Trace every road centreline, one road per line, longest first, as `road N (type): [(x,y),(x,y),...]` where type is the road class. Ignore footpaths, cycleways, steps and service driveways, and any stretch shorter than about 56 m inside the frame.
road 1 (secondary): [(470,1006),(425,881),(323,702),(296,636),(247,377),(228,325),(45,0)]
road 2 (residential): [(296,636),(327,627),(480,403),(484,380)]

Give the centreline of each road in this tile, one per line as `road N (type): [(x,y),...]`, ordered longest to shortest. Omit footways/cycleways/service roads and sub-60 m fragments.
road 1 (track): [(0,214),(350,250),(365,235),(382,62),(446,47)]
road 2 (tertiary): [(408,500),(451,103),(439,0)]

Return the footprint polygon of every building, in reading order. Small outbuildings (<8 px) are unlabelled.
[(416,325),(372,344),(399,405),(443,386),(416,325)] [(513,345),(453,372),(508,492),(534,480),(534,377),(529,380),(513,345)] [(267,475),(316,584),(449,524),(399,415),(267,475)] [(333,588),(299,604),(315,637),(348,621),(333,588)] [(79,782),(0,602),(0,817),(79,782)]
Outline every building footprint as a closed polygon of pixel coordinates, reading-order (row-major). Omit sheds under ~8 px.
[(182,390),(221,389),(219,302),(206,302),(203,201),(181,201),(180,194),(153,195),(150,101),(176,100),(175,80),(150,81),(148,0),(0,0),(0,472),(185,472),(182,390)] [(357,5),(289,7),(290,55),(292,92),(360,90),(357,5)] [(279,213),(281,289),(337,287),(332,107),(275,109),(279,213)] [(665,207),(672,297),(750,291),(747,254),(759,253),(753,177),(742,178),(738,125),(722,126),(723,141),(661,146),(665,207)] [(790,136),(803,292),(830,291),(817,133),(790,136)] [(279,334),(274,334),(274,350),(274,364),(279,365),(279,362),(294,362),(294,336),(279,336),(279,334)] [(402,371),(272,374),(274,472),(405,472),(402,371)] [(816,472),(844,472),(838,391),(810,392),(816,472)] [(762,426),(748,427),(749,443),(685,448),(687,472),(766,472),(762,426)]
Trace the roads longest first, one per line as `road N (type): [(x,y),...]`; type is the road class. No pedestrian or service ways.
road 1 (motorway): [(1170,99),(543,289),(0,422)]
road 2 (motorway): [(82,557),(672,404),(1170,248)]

• **Work task**
Word for word, repeat each line of the listing.

• **Task result**
Trace every road centreline, one road per line, longest first, as `road N (type): [(x,y),(x,y),...]` where type is the road class. Ignore footpaths, cycleways, steps and service driveways, and any stretch shorter than about 56 m inside the frame.
road 1 (secondary): [(470,1006),(425,881),(323,702),(296,636),(247,377),(228,325),(45,0)]
road 2 (residential): [(296,636),(327,627),(480,403),(484,380)]

Give the centreline of each road in this tile, one per line as `road N (type): [(x,y),...]`, ordered longest to shortest. Omit footways/cycleways/service roads and sub-60 m fragments.
road 1 (track): [(0,214),(350,250),(365,235),(382,62),(446,47)]
road 2 (tertiary): [(408,500),(451,103),(439,0)]

Return the footprint polygon of every building, in reading order. Small outbuildings (<8 px) are unlabelled.
[(416,325),(372,344),(399,405),(443,386),(416,325)] [(513,345),(453,372),(508,492),(534,480),(534,377),(529,380),(513,345)] [(267,475),(316,584),(449,524),(399,415),(267,475)] [(333,588),(299,604),(315,637),(348,621),(333,588)] [(79,782),(0,602),(0,817),(79,782)]
Outline every building footprint as a closed polygon of pixel coordinates, reading-order (row-major). Omit sheds under ~8 px.
[(182,390),(221,389),(219,302),(206,302),(203,201),(181,201),(180,194),(153,195),(150,101),(176,100),(175,80),(150,81),(148,0),(0,0),(0,472),(185,472),(182,390)] [(357,5),(289,7),(290,55),(292,92),(360,90),(357,5)] [(279,213),(281,289),(337,287),(332,107),(275,109),(279,213)] [(665,207),(672,297),(750,291),(747,254),(759,253),(753,177),(742,178),(738,125),(722,126),(723,141),(661,146),(665,207)] [(790,136),(803,292),(830,291),(817,133),(790,136)] [(279,334),(274,334),(274,350),(274,364),(279,365),(279,362),(294,362),(294,336),(279,336),(279,334)] [(402,371),(272,374),(274,472),(405,472),(402,371)] [(816,472),(844,472),(838,391),(810,392),(816,472)] [(762,426),(748,427),(749,443),(685,448),(687,472),(766,472),(762,426)]
Trace the roads longest first, one per line as `road N (type): [(x,y),...]`; type is the road class. No pedestrian or service ways.
road 1 (motorway): [(1170,99),(543,289),(0,422)]
road 2 (motorway): [(82,557),(672,404),(1170,248)]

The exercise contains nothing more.